(Material shown begins)
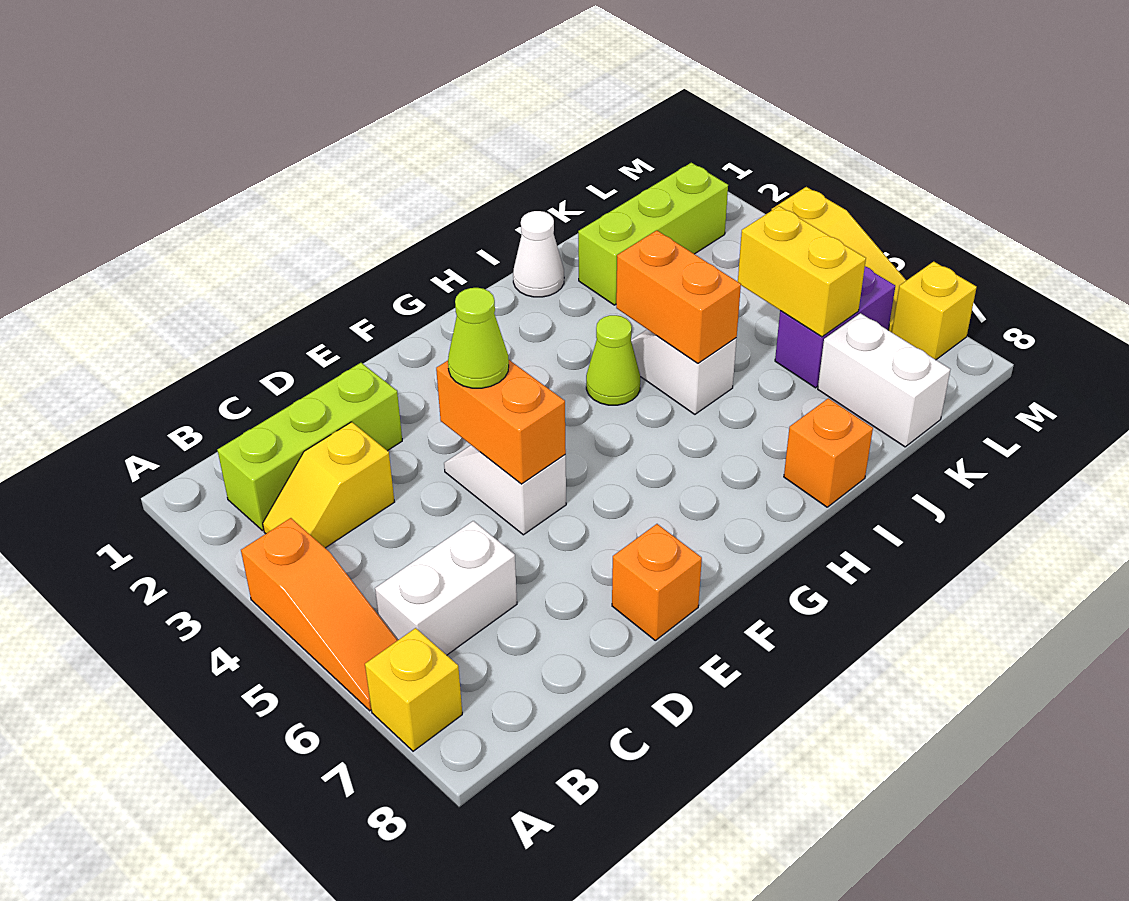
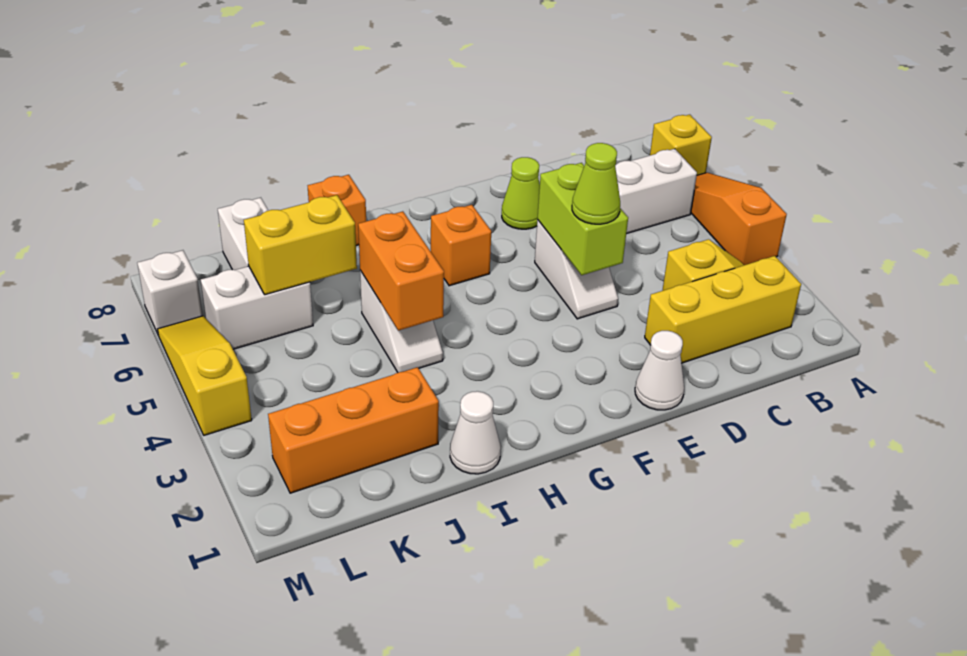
lime brick B2:D2 level 1 -> yellow brick B2:D2 level 1
none -> white cone E1 level 1
orange brick E4:E5 level 2 -> lime brick E4:E5 level 2
orange brick E8 level 1 -> orange brick G6 level 1
lime cone H4 level 1 -> lime cone E7 level 1
lime brick J2:L2 level 1 -> orange brick J2:L2 level 1
yellow brick K5:K6 level 2 -> yellow brick J6:K6 level 2
purple brick K6:L6 level 1 -> white brick K6:L6 level 1
yellow brick M7 level 1 -> white brick M7 level 1

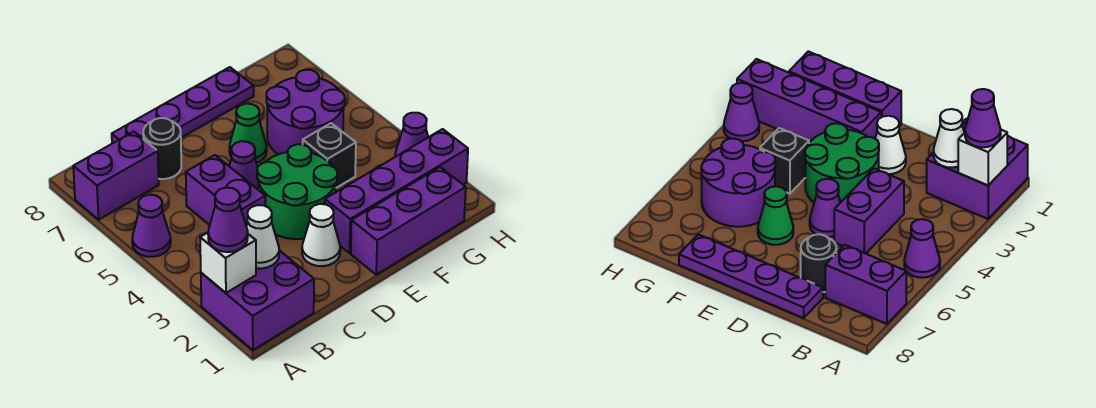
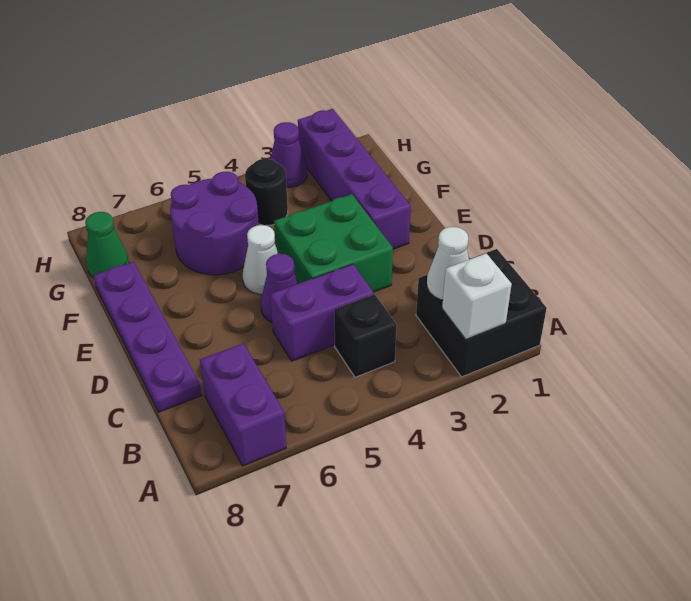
purple brick A1:B2 level 1 -> black brick A1:B2 level 1
purple cone A2 level 3 -> none
purple cone A5 level 1 -> none
black round brick C7 level 1 -> black round brick G4 level 1
white cone D2 level 1 -> white cone E5 level 1
green round brick D3:E4 level 1 -> green brick D3:E4 level 1
purple brick E1:G1 level 1 -> none
green cone E6 level 1 -> green cone G8 level 1
black brick F4 level 1 -> black brick B4 level 1

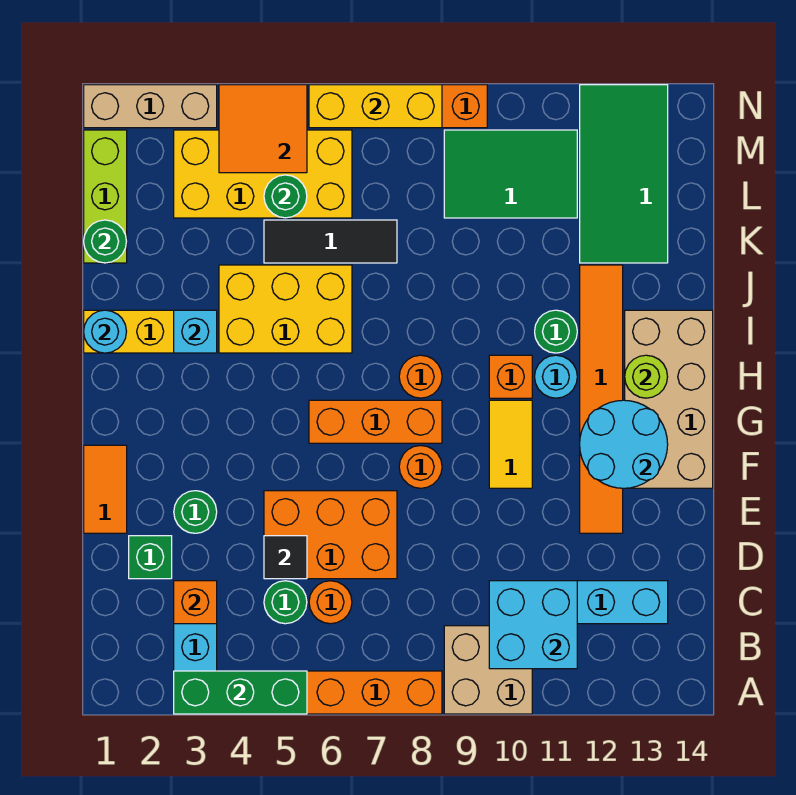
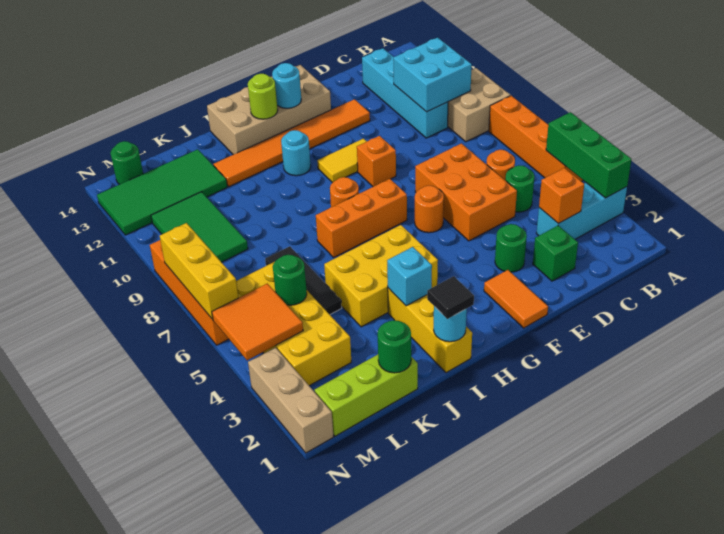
black tile D5 level 2 -> black tile I1 level 3
orange tile E1:F1 level 1 -> orange tile F1:F2 level 1
orange round brick F8 level 1 -> orange round brick F6 level 1
cyan round brick F12:G13 level 2 -> cyan round brick G13 level 2
orange brick G6:G8 level 1 -> orange brick G7:I7 level 1
orange brick H10 level 1 -> orange brick F9 level 1
yellow brick I4:J6 level 1 -> yellow brick H4:J5 level 1
green round brick I11 level 1 -> green round brick M14 level 1

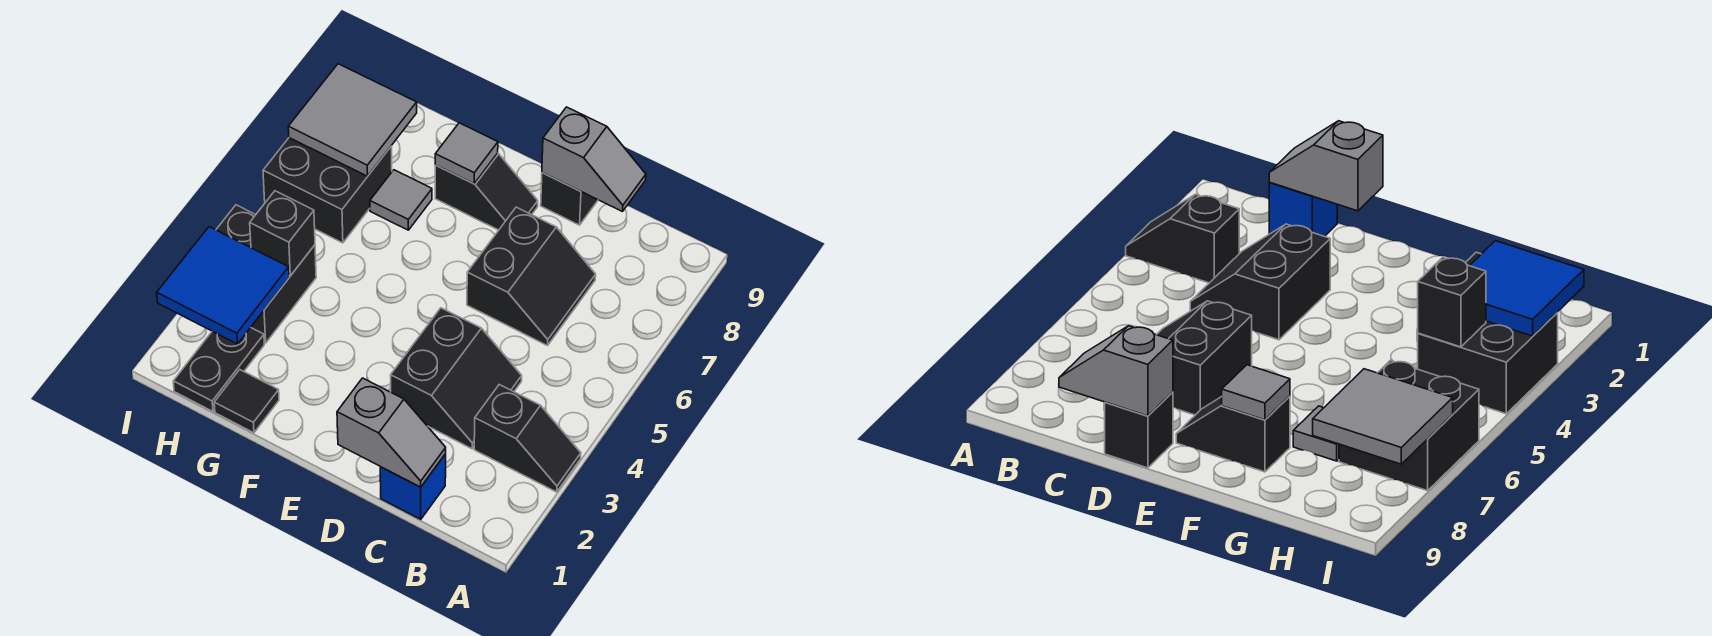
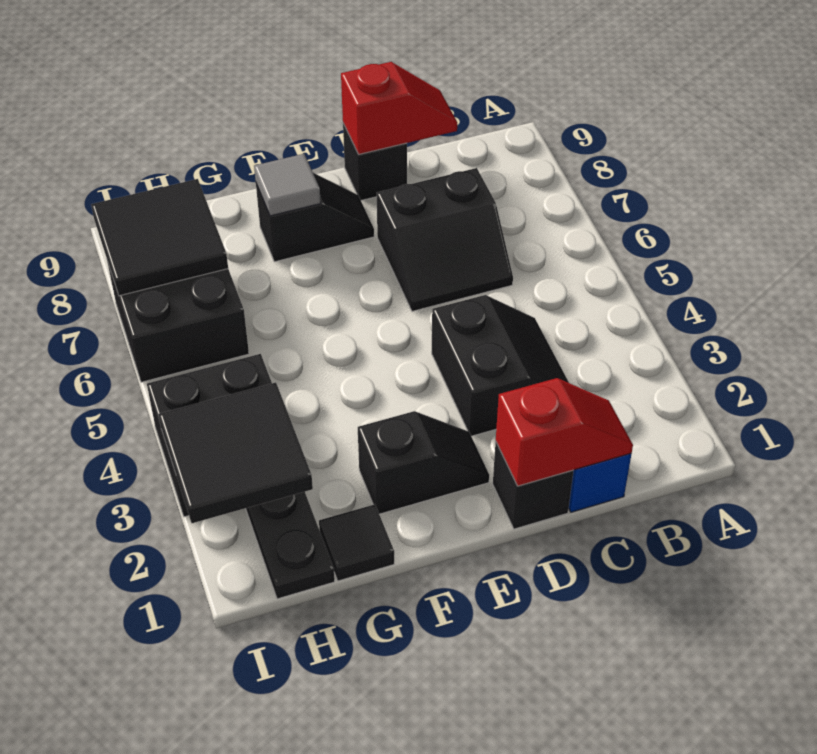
black slope A3:B3 level 1 top B -> black slope E2:F2 level 1 top F
grey slope C1:D1 level 2 top D -> red slope C1:D1 level 2 top D
black slope C6:D7 level 1 top D -> black slope C6:D7 level 1 top 7
grey slope C9:D9 level 2 top D -> red slope C9:D9 level 2 top D
grey tile G7 level 1 -> none
blue tile H2:I3 level 2 -> black tile H2:I3 level 2
black brick H4 level 2 -> black brick D1 level 1
grey tile H7:I8 level 2 -> black tile H7:I8 level 2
(Material shown ends)
:: What the task requires ::
Reproduce only the lines from the first line of the entries through the line containing "black round brick C7", exactly and with both ends kept. Omit the pictures.

:: Completed exercise ::
lime brick B2:D2 level 1 -> yellow brick B2:D2 level 1
none -> white cone E1 level 1
orange brick E4:E5 level 2 -> lime brick E4:E5 level 2
orange brick E8 level 1 -> orange brick G6 level 1
lime cone H4 level 1 -> lime cone E7 level 1
lime brick J2:L2 level 1 -> orange brick J2:L2 level 1
yellow brick K5:K6 level 2 -> yellow brick J6:K6 level 2
purple brick K6:L6 level 1 -> white brick K6:L6 level 1
yellow brick M7 level 1 -> white brick M7 level 1

purple brick A1:B2 level 1 -> black brick A1:B2 level 1
purple cone A2 level 3 -> none
purple cone A5 level 1 -> none
black round brick C7 level 1 -> black round brick G4 level 1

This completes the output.